= What the task requires =
If a line in the entries below includes "tile", show that line.
───── Record set
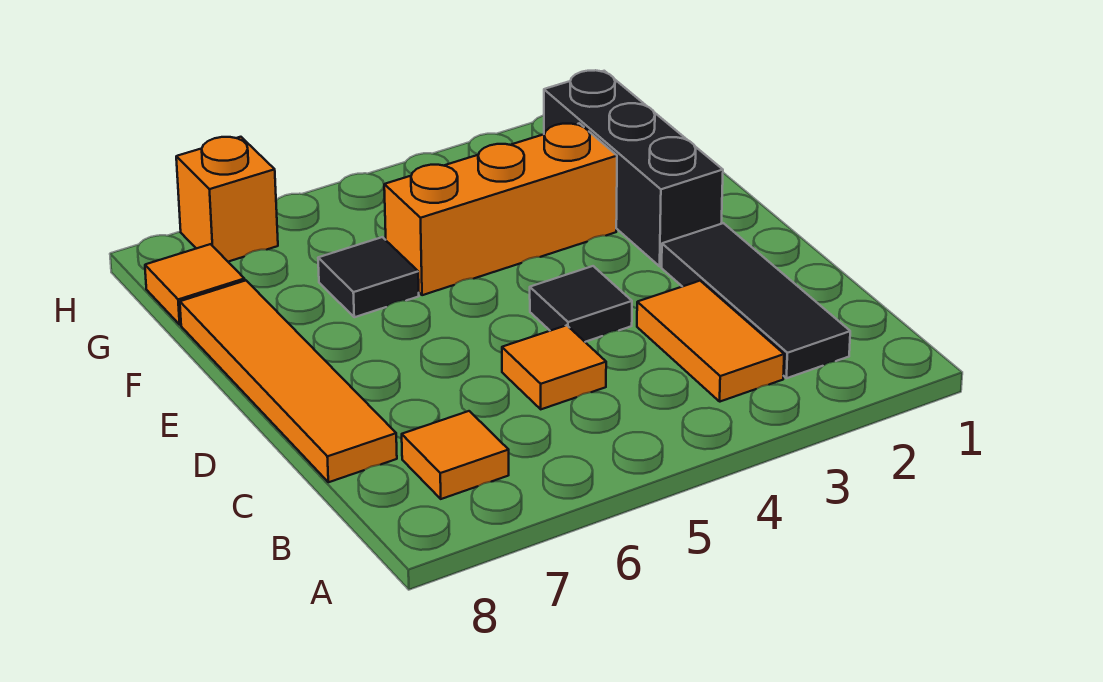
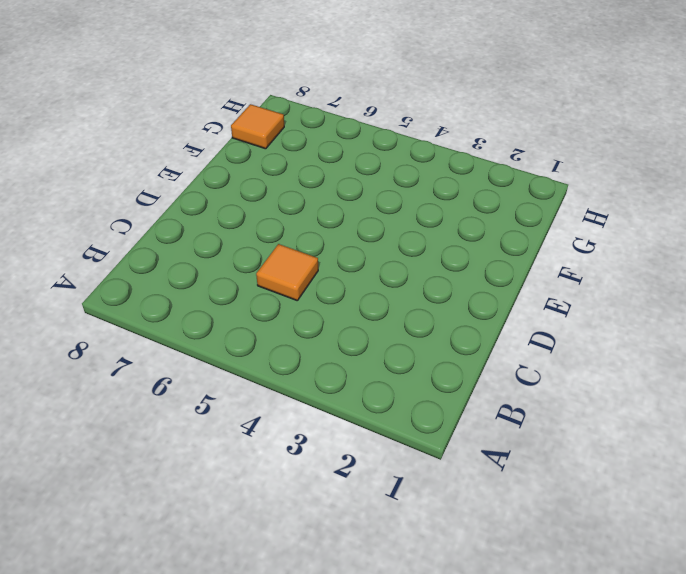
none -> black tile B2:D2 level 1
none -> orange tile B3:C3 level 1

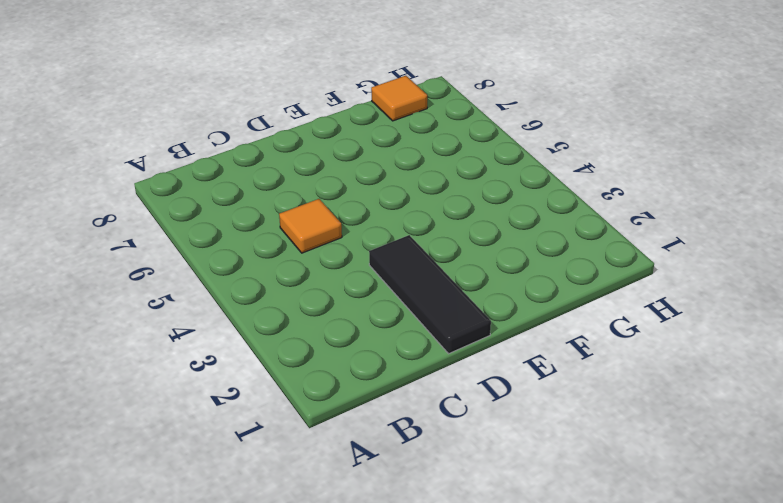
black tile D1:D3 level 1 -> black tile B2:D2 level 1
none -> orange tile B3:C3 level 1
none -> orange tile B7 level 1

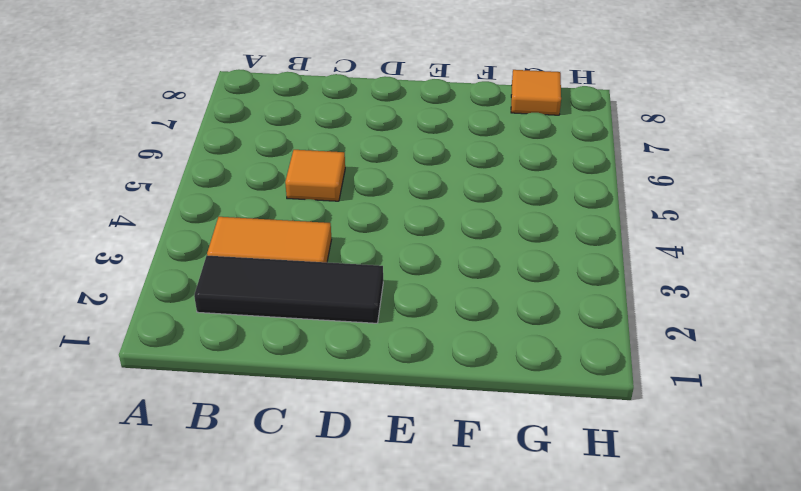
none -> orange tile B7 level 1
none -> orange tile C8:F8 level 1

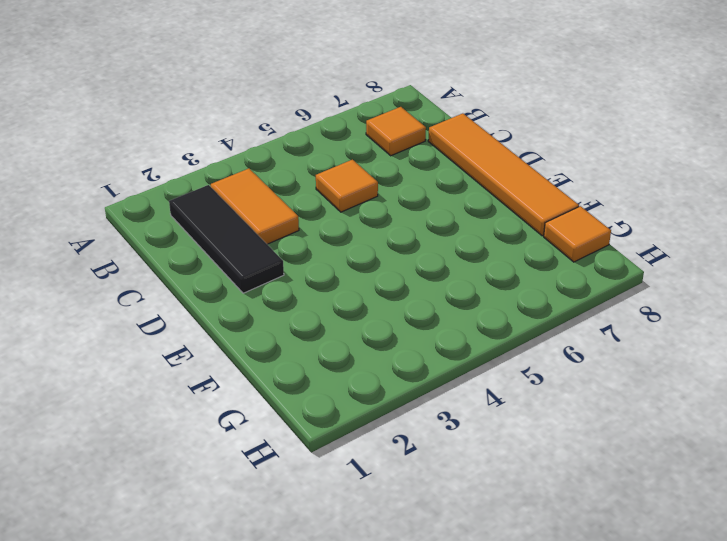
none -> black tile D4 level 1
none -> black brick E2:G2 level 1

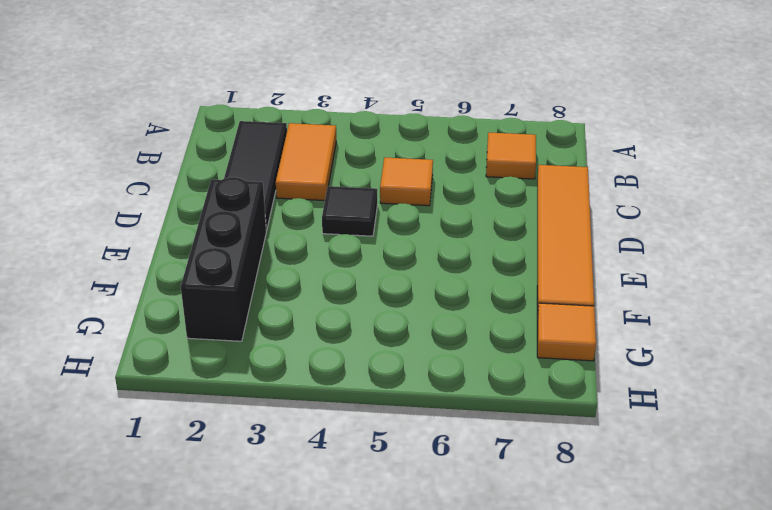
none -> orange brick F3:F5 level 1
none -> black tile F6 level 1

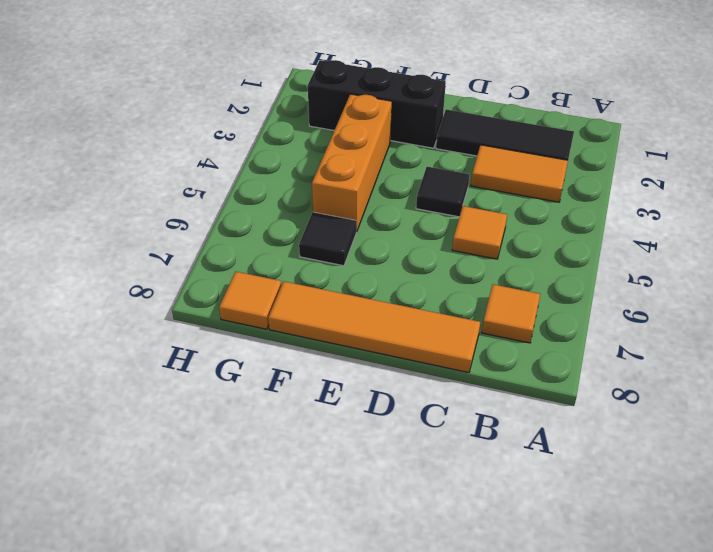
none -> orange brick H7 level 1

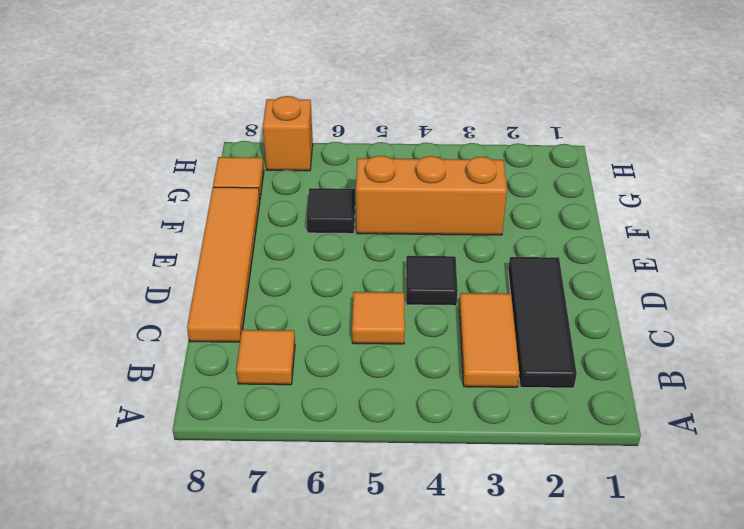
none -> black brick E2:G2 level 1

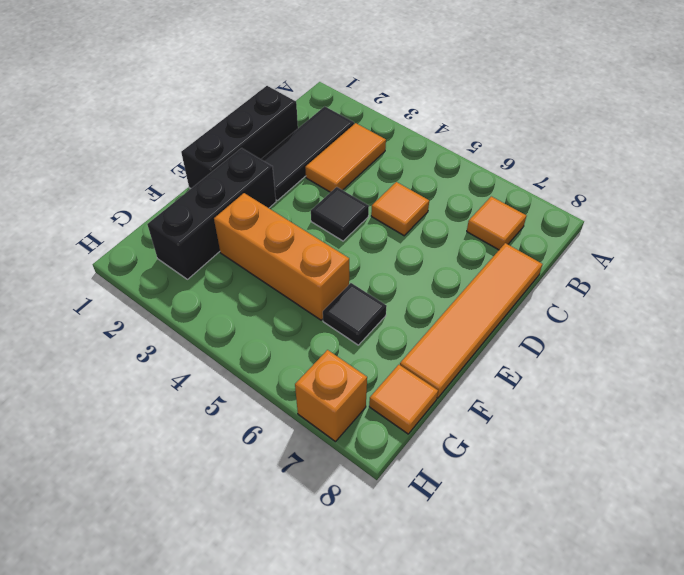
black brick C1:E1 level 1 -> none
──────────
= Exercise response =
none -> black tile B2:D2 level 1
none -> orange tile B3:C3 level 1
black tile D1:D3 level 1 -> black tile B2:D2 level 1
none -> orange tile B3:C3 level 1
none -> orange tile B7 level 1
none -> orange tile B7 level 1
none -> orange tile C8:F8 level 1
none -> black tile D4 level 1
none -> black tile F6 level 1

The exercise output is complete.